Work order =>
Exactly the lines from the beginning of the records below through the line with "D3: schottky (A" must be given again, without pictures.

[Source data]
• • • • •
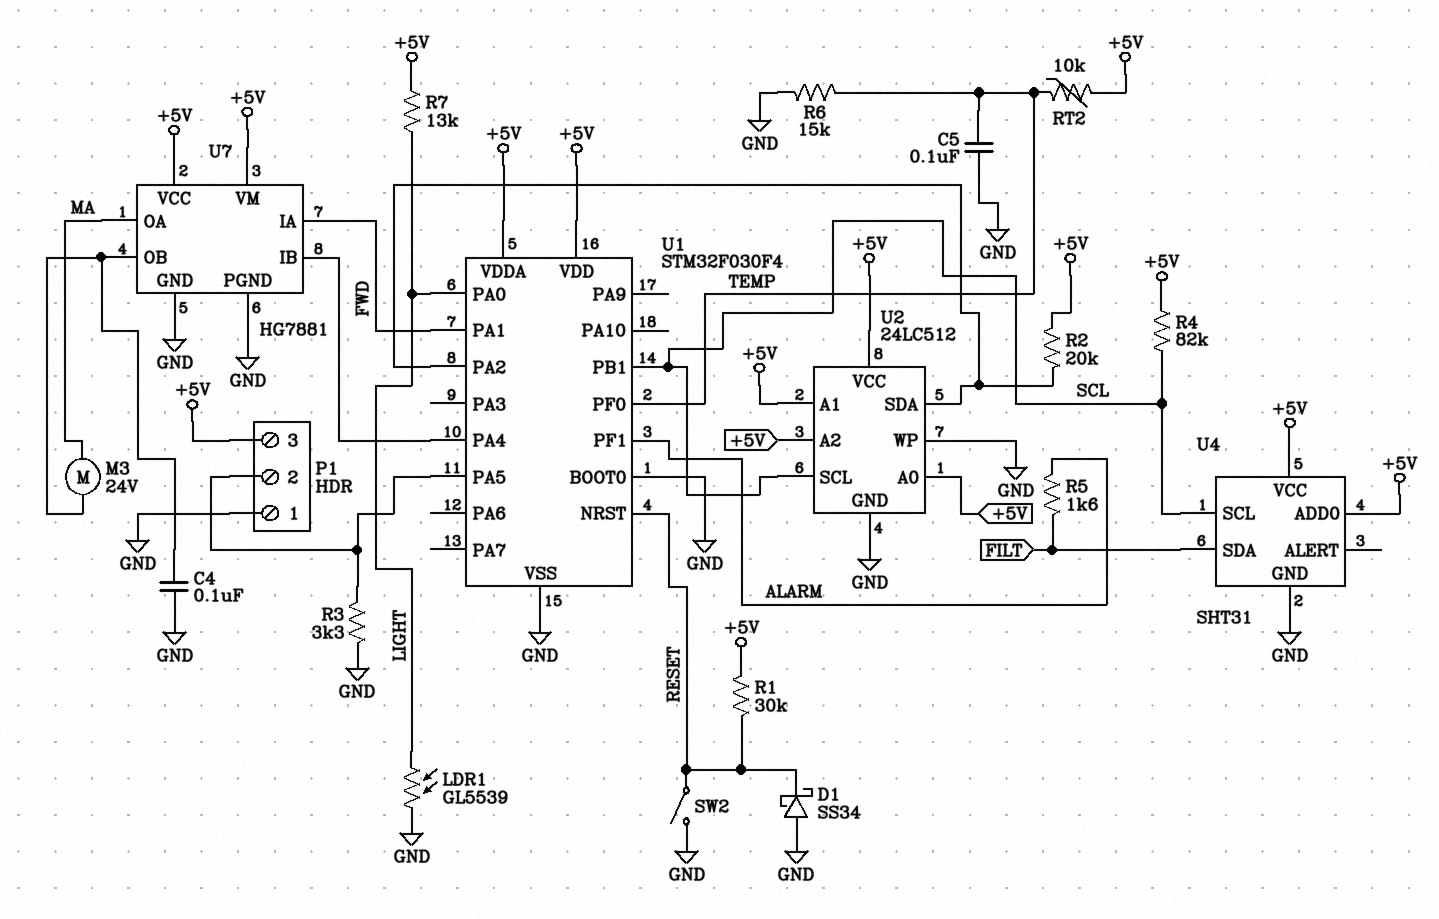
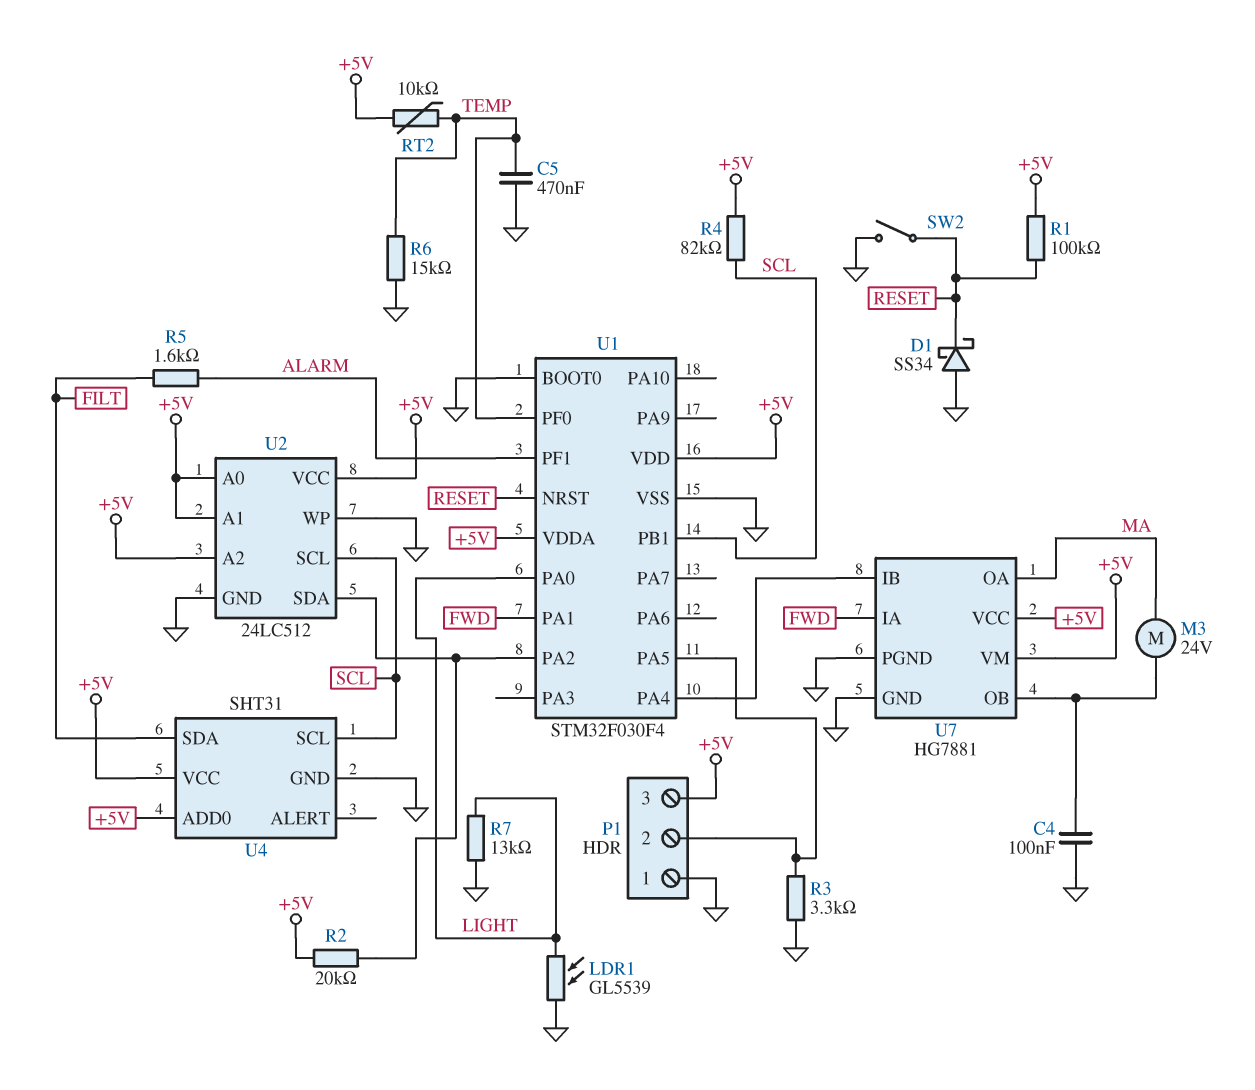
C5: 100nF (GND, TEMP) -> 470nF (GND, TEMP)
R1: 30k (+5V, RESET) -> 100k (+5V, RESET)
R7: 13k (+5V, LIGHT) -> 13k (GND, LIGHT)

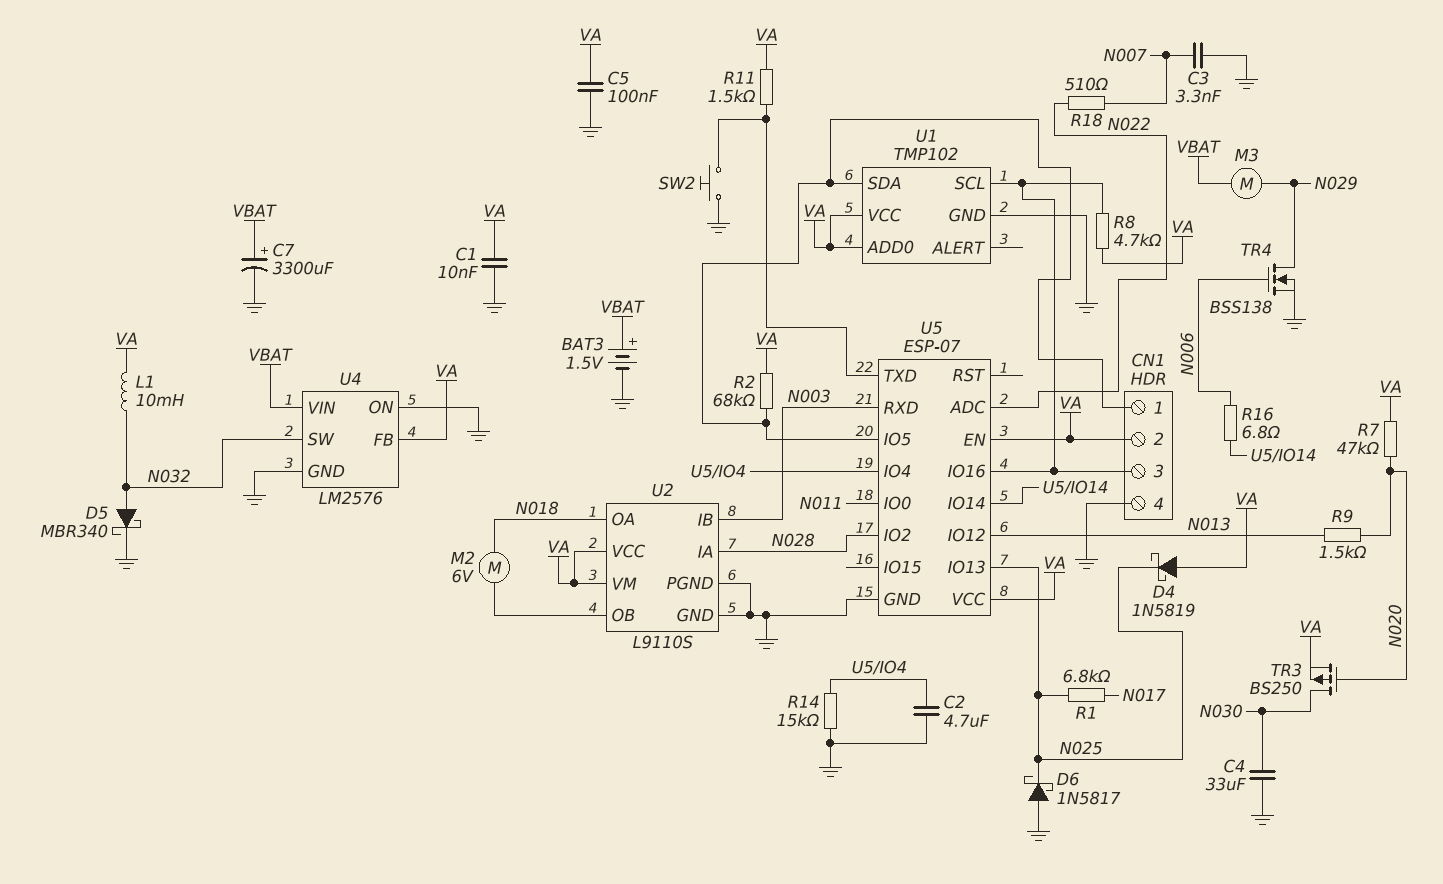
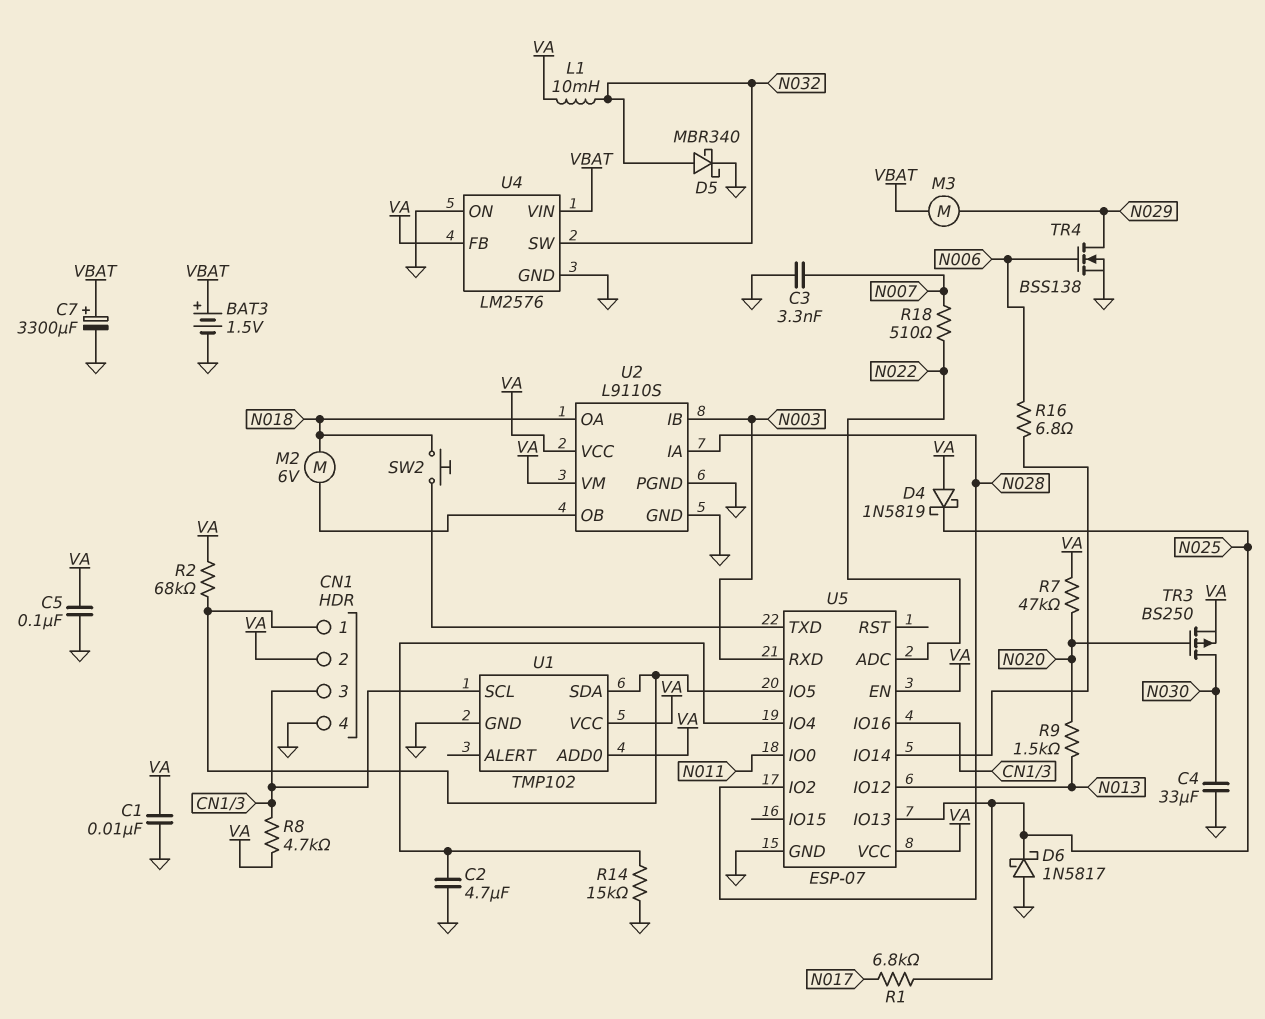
R11: 1.5k (U5/TXD, VA) -> none
SW2: button (GND, U5/TXD) -> button (N018, U5/TXD)

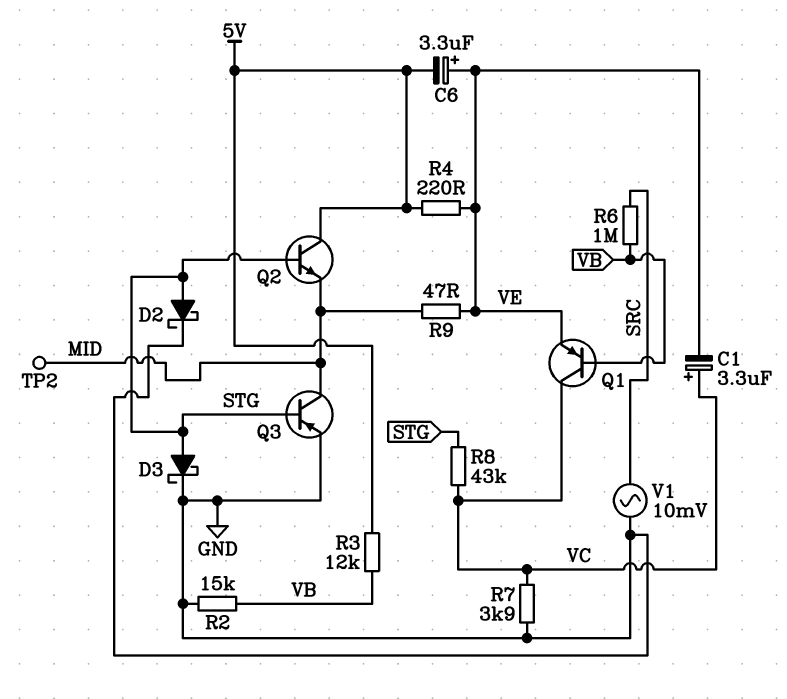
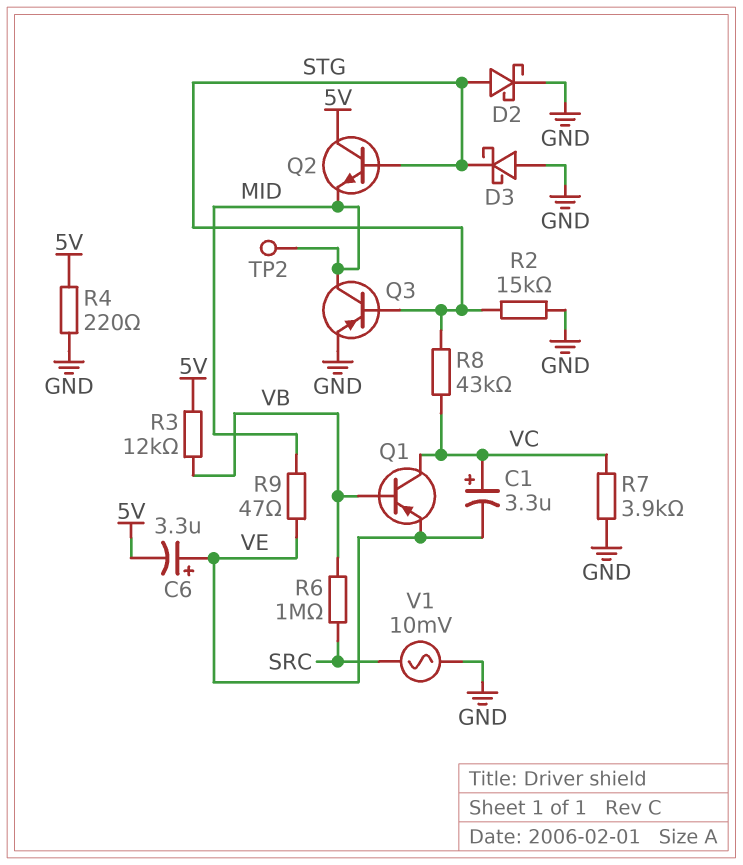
D3: schottky (A STG, K GND) -> schottky (A GND, K STG)
R2: 15k (GND, VB) -> 15k (GND, STG)
R4: 220 (5V, VE) -> 220 (5V, GND)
• • • • •
Exercise result =>
C5: 100nF (GND, TEMP) -> 470nF (GND, TEMP)
R1: 30k (+5V, RESET) -> 100k (+5V, RESET)
R7: 13k (+5V, LIGHT) -> 13k (GND, LIGHT)

R11: 1.5k (U5/TXD, VA) -> none
SW2: button (GND, U5/TXD) -> button (N018, U5/TXD)

D3: schottky (A STG, K GND) -> schottky (A GND, K STG)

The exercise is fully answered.